_RAW DATA_:
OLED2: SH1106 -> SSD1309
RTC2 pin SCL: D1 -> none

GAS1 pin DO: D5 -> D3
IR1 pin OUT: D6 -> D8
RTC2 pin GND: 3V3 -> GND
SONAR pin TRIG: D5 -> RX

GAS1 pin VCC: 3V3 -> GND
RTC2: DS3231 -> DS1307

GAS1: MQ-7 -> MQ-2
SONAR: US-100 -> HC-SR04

--

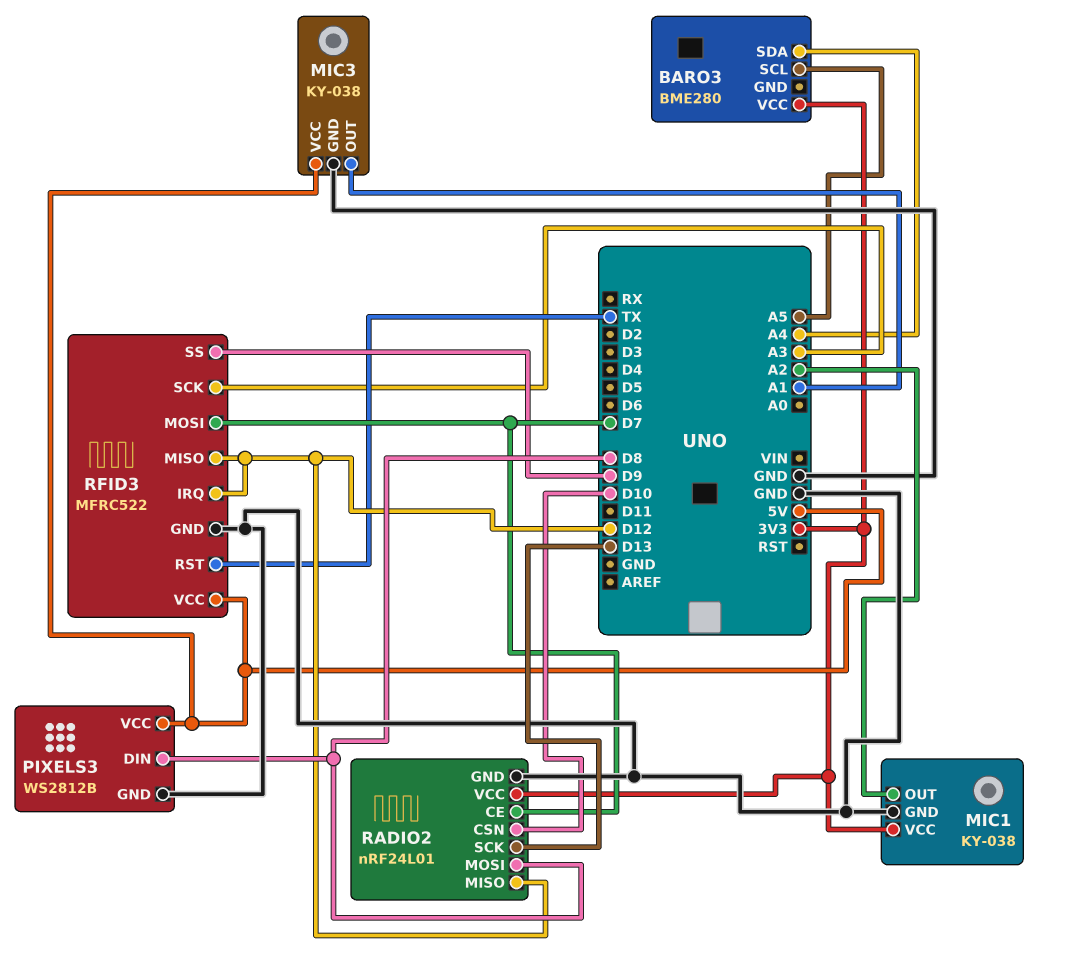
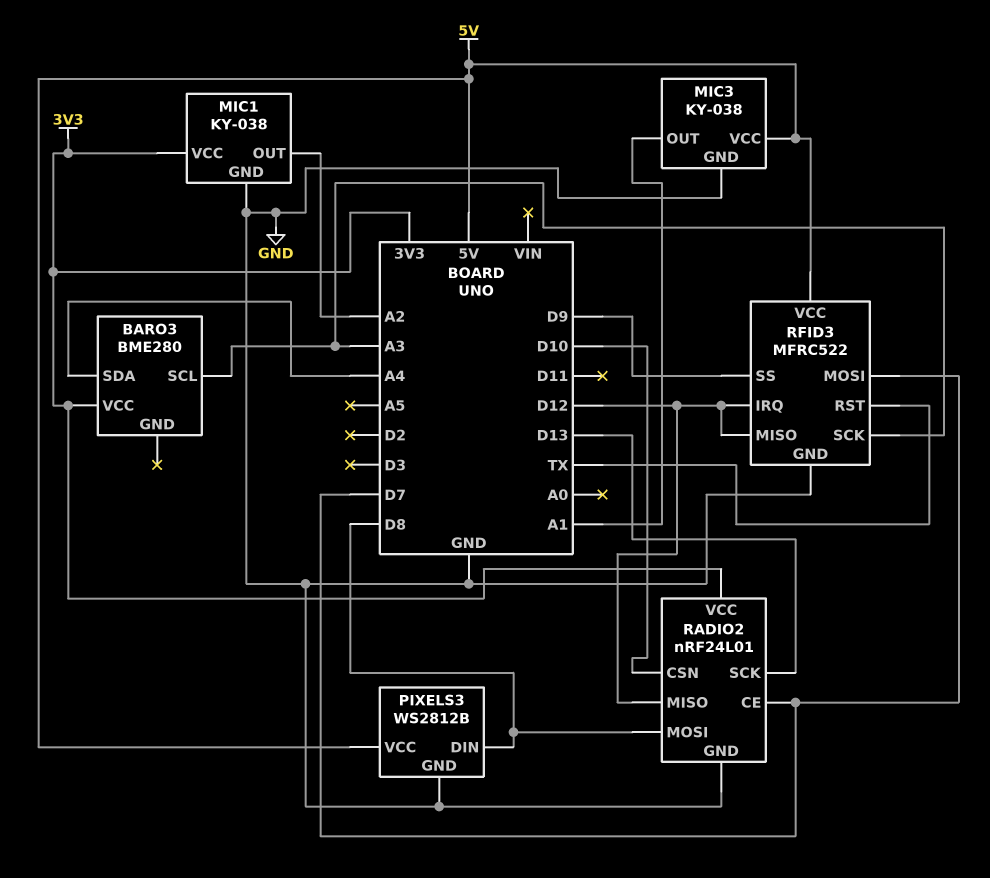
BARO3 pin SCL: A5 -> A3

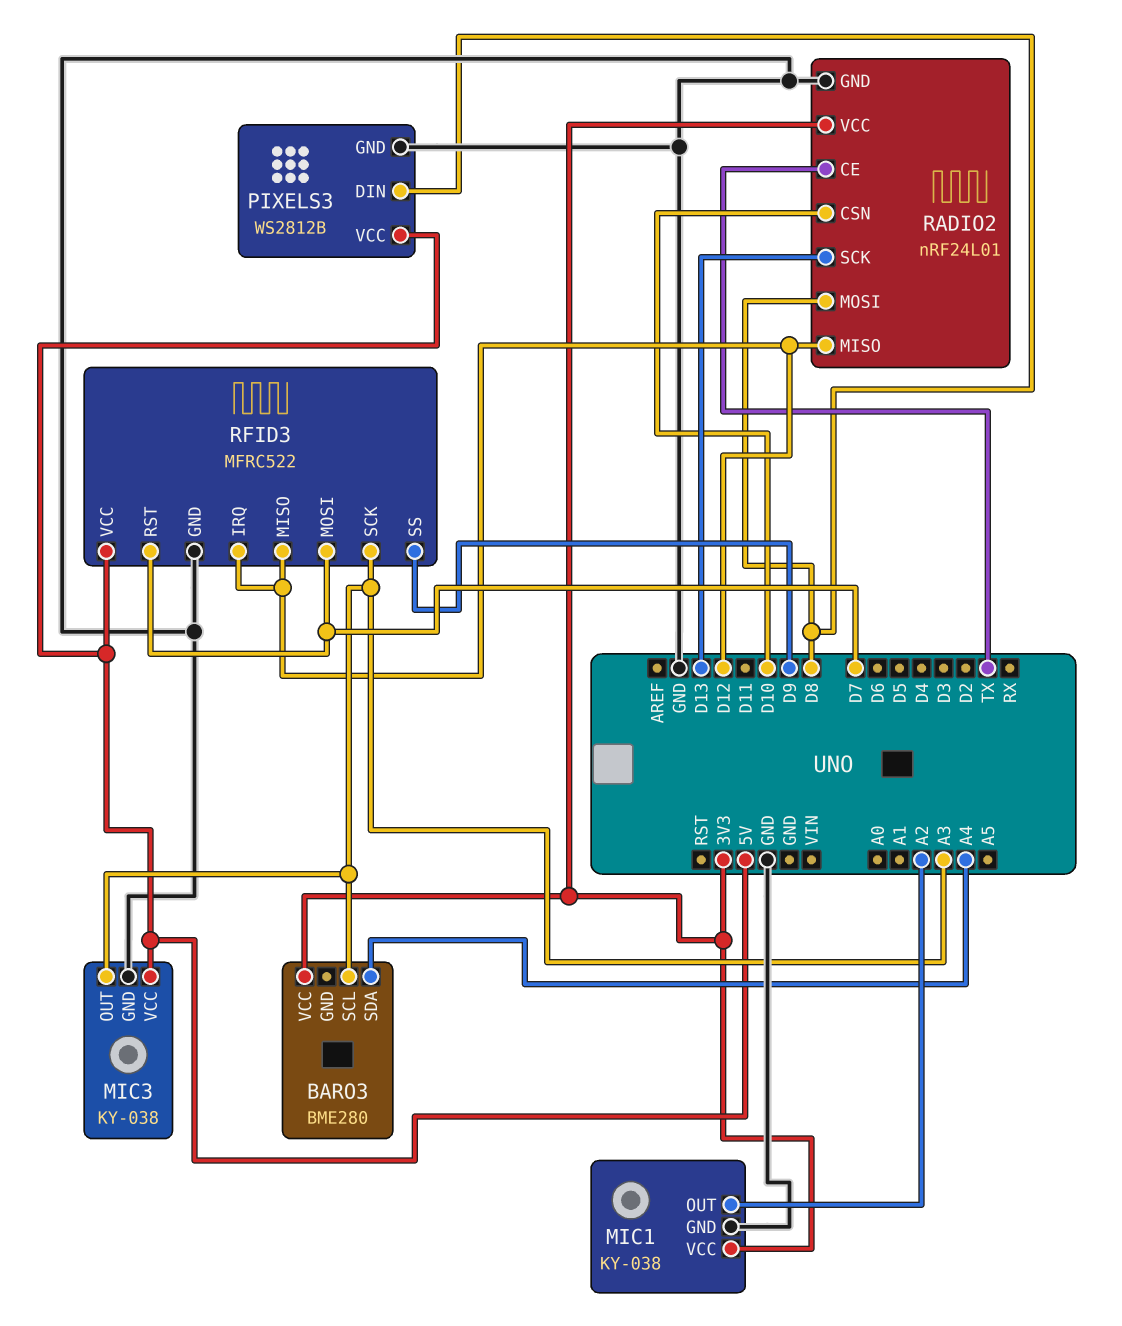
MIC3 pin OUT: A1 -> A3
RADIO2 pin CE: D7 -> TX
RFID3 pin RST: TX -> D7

_WHAT THE TASK ASKS_:
The count alone is needed: how many lines of these entries contain the word "SONAR"?

_SOLVED PROBLEM_:
2